- Task to complete -
Copy out exactly the stretch below, from the line with "turquoise tree [340,363,369,404]" through the line with "green pawn [251,185,294,261]", both included; the pictures stay out.

- Given data -
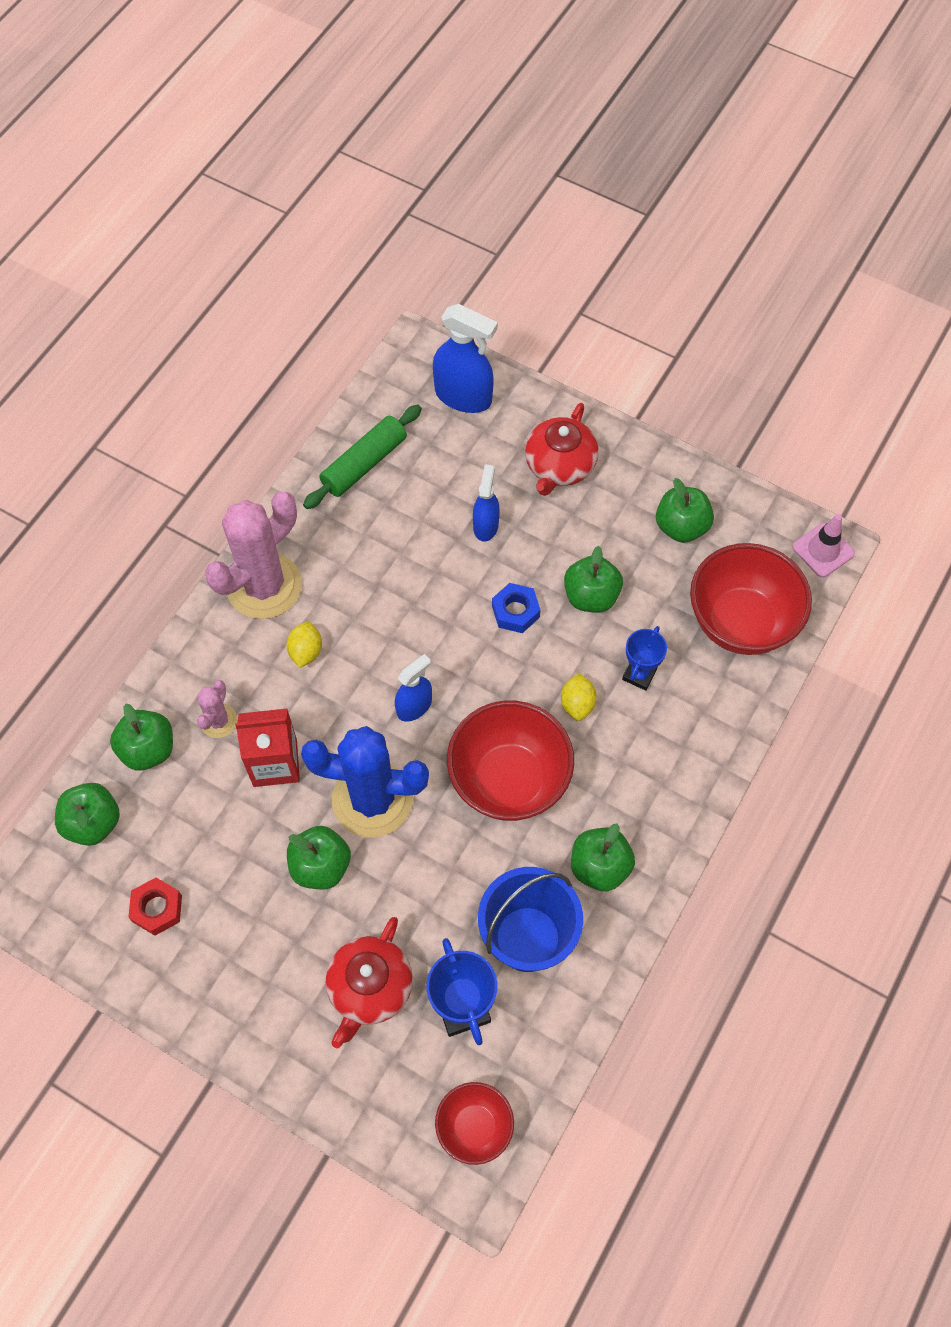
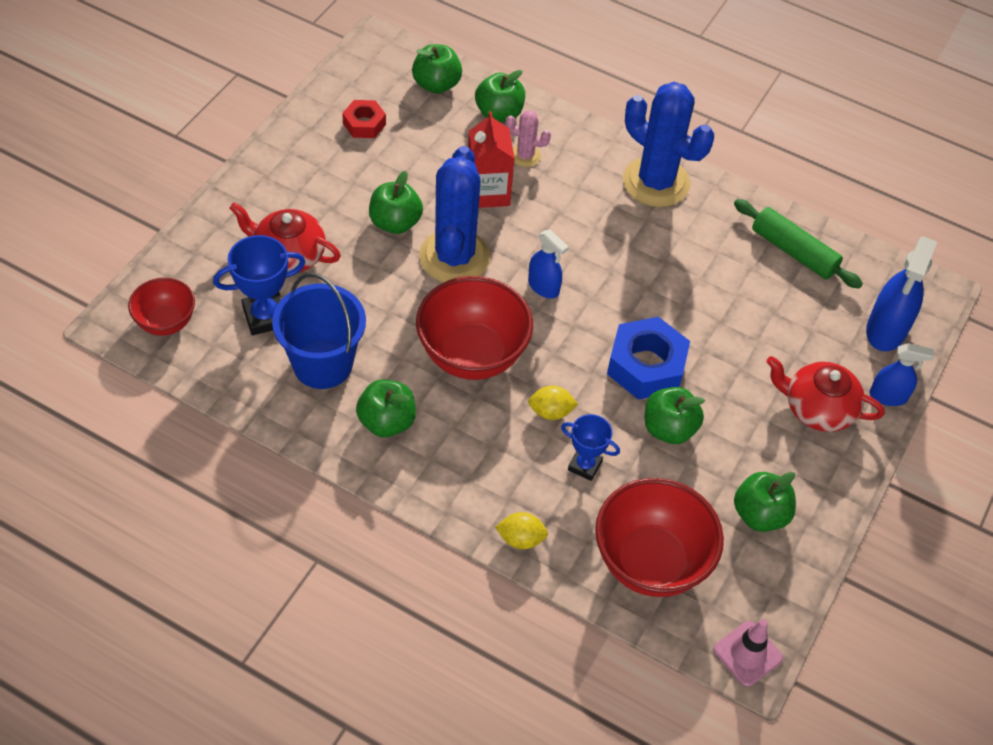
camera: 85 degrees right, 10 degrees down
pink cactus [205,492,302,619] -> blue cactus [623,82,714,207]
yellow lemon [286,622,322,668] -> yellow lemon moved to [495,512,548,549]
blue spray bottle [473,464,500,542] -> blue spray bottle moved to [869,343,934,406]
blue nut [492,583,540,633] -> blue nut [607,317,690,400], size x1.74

---

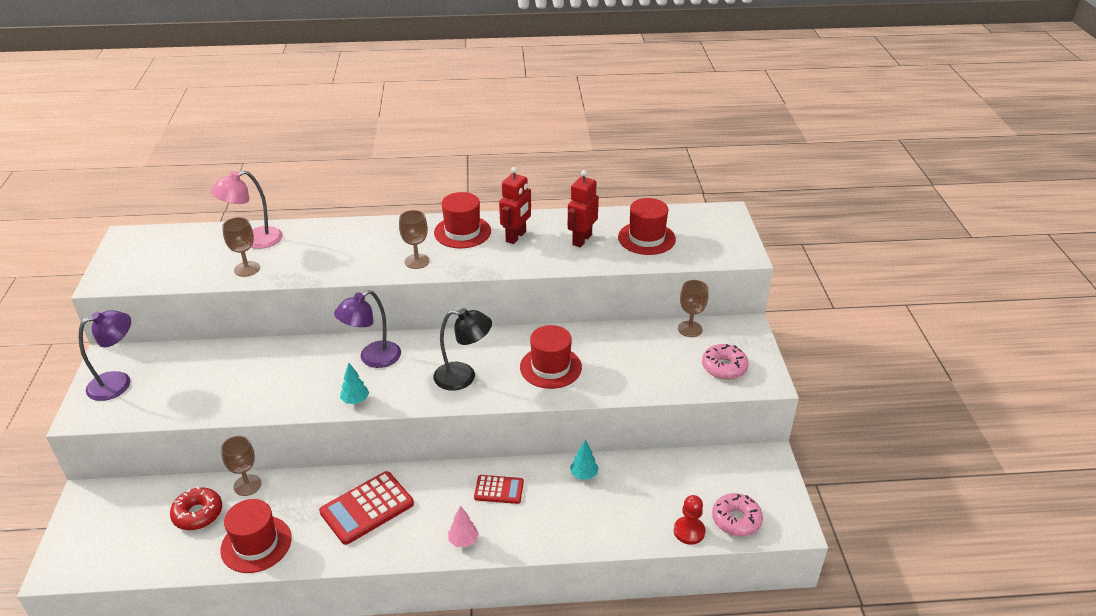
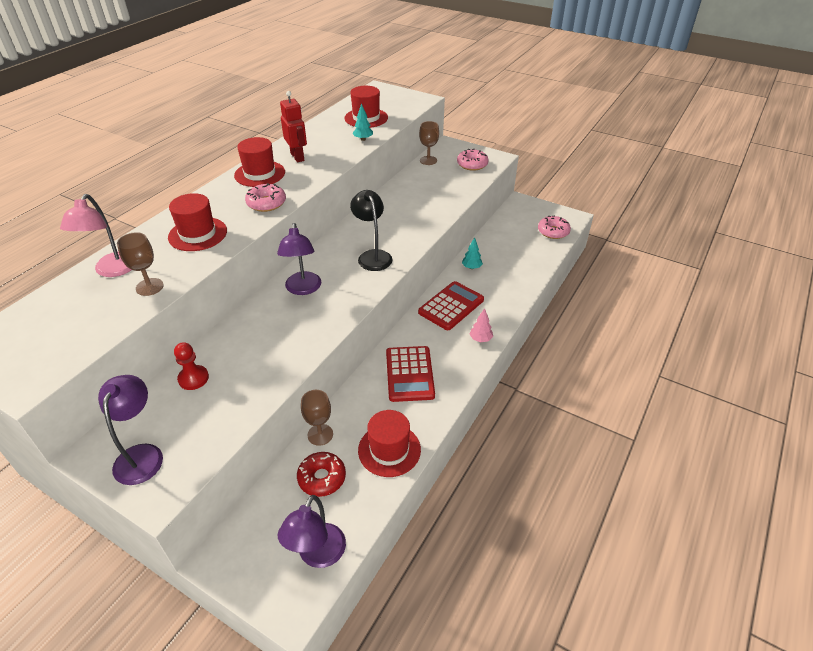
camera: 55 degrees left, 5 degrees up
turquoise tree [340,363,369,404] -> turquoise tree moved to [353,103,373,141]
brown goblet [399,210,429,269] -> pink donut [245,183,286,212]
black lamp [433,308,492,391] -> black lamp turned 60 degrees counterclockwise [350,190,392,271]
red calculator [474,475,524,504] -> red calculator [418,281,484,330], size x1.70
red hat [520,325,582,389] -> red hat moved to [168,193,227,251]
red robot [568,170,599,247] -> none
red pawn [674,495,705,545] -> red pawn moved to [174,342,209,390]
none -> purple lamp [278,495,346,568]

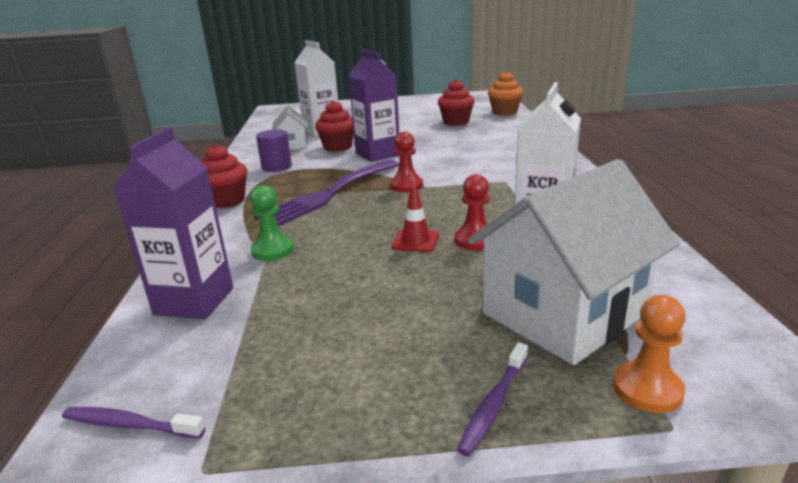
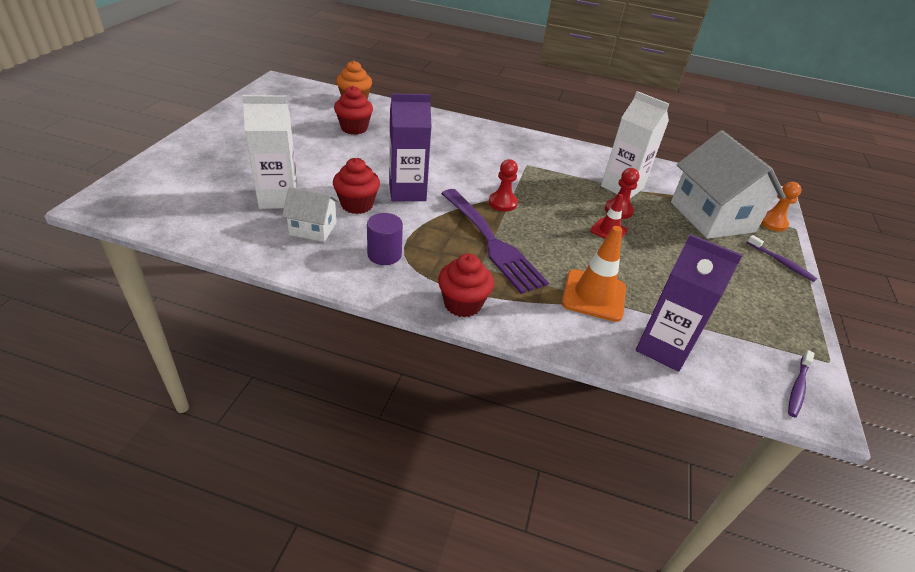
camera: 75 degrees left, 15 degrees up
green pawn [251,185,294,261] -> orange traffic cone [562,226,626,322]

--

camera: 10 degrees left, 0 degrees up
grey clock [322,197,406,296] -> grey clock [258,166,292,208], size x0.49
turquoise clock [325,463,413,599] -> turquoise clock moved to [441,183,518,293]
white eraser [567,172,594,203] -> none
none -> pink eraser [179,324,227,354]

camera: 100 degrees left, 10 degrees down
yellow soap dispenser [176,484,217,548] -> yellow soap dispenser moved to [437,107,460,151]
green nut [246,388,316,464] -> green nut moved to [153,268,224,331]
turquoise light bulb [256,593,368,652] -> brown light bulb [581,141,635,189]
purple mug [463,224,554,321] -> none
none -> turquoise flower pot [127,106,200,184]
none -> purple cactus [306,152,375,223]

- Answer section -
turquoise tree [340,363,369,404] -> turquoise tree moved to [353,103,373,141]
brown goblet [399,210,429,269] -> pink donut [245,183,286,212]
black lamp [433,308,492,391] -> black lamp turned 60 degrees counterclockwise [350,190,392,271]
red calculator [474,475,524,504] -> red calculator [418,281,484,330], size x1.70
red hat [520,325,582,389] -> red hat moved to [168,193,227,251]
red robot [568,170,599,247] -> none
red pawn [674,495,705,545] -> red pawn moved to [174,342,209,390]
none -> purple lamp [278,495,346,568]

camera: 75 degrees left, 15 degrees up
green pawn [251,185,294,261] -> orange traffic cone [562,226,626,322]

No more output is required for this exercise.